The task — Repeat the entries that follow verbatim, without any of their pictures.

┌─ Dataset records

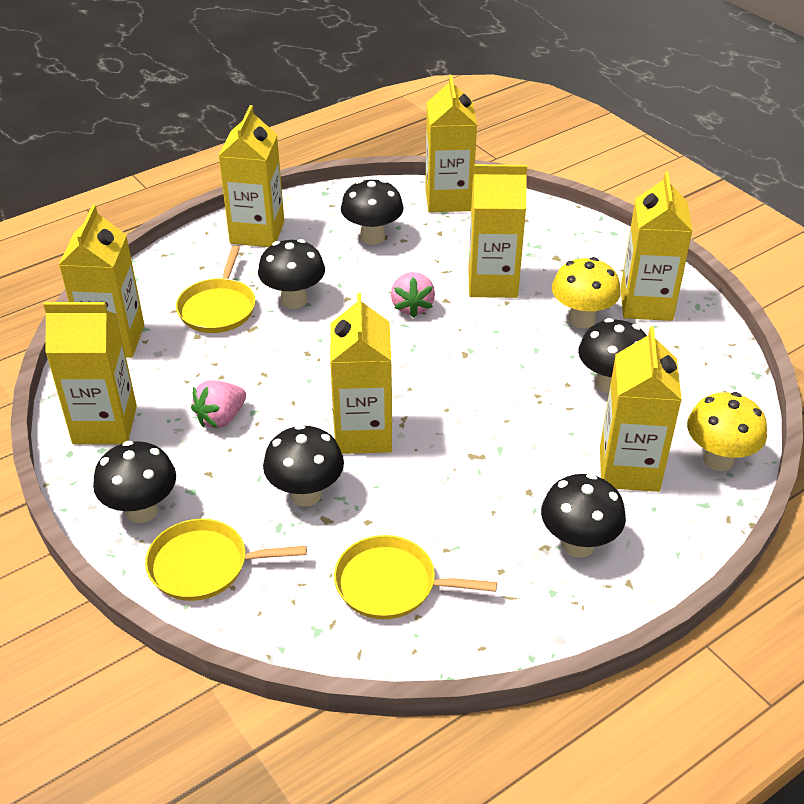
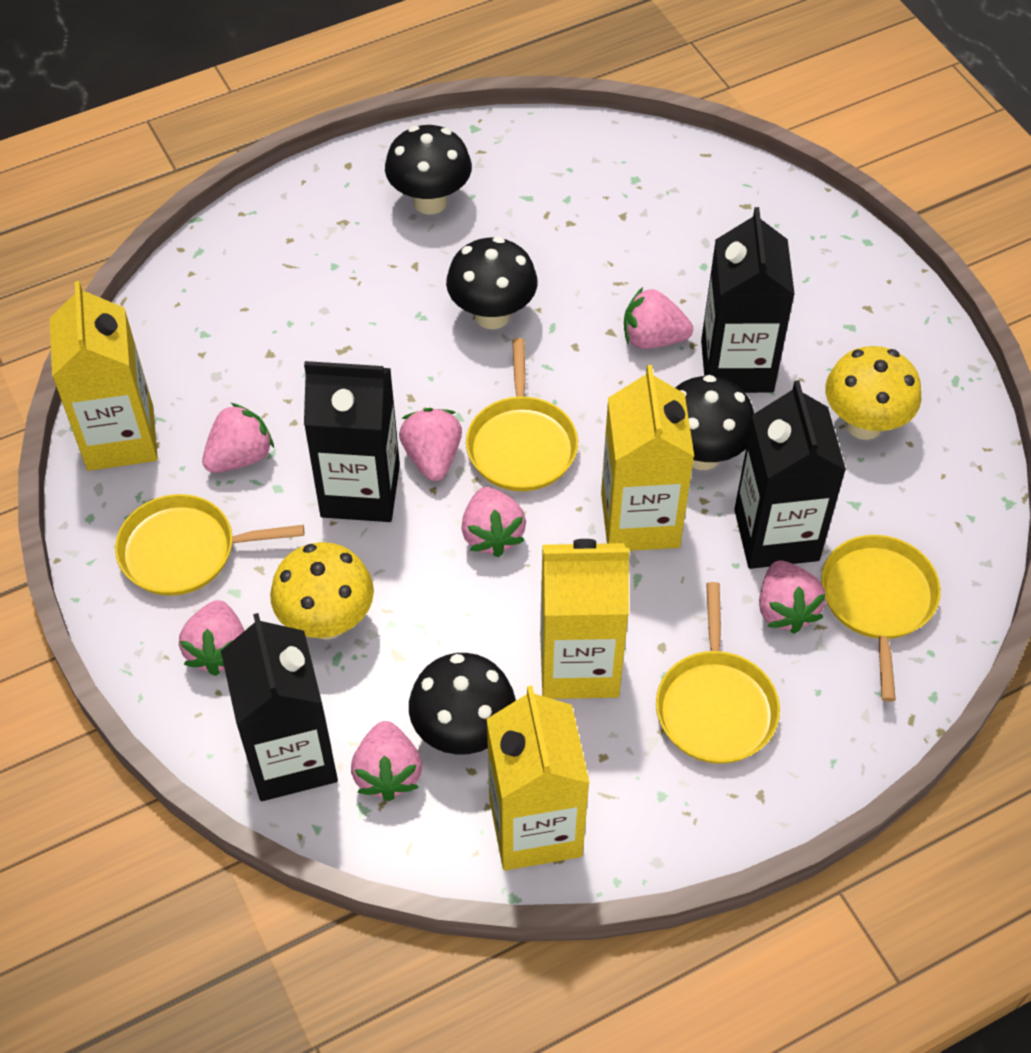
black carton: 0 -> 4
black mushroom: 6 -> 4
pink strawberry: 2 -> 7
yellow carton: 8 -> 4
yellow pan: 3 -> 4

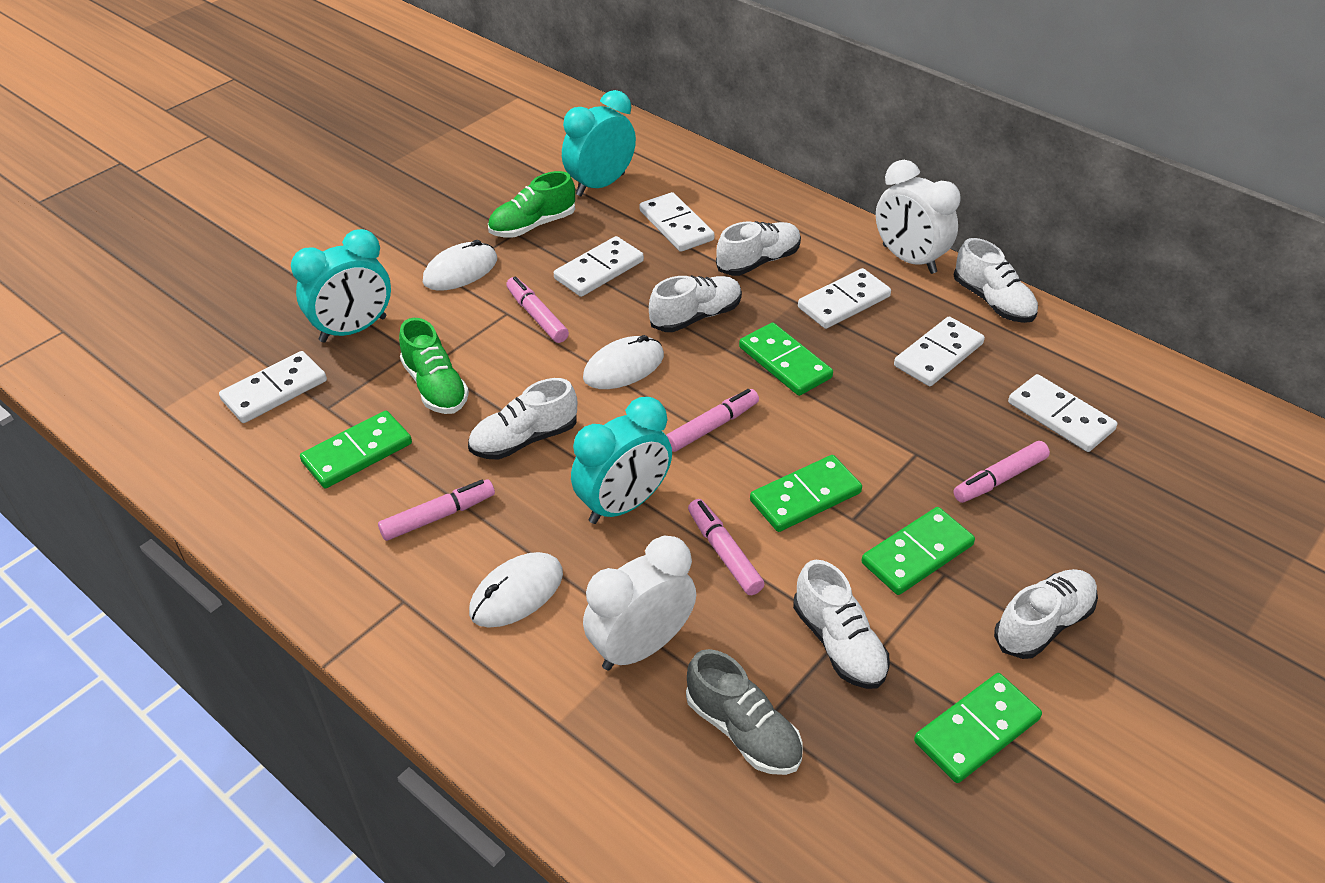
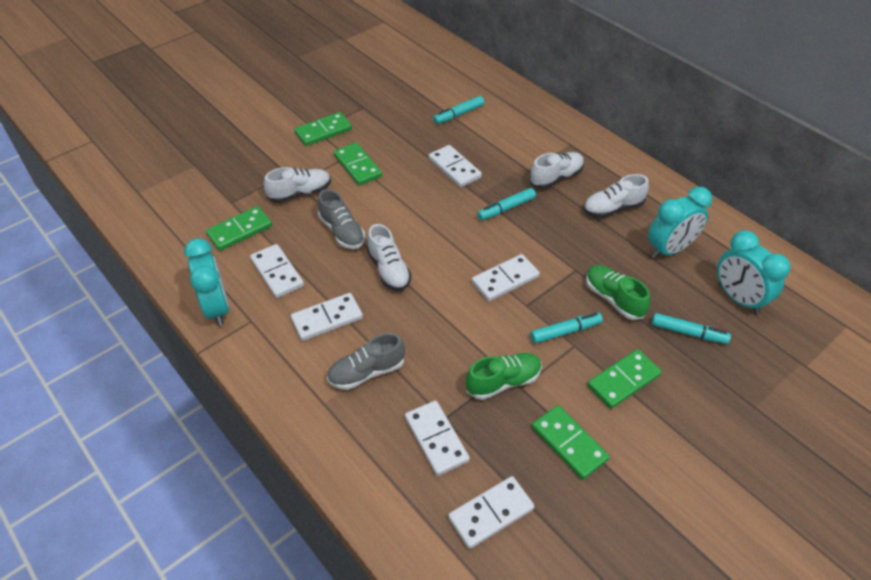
grey shoe: 1 -> 2
pink marker: 5 -> 0
turquoise marker: 0 -> 4
white clock: 2 -> 0
white mouse: 3 -> 0
white shoe: 6 -> 4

└─

Your solution —
black carton: 0 -> 4
black mushroom: 6 -> 4
pink strawberry: 2 -> 7
yellow carton: 8 -> 4
yellow pan: 3 -> 4

grey shoe: 1 -> 2
pink marker: 5 -> 0
turquoise marker: 0 -> 4
white clock: 2 -> 0
white mouse: 3 -> 0
white shoe: 6 -> 4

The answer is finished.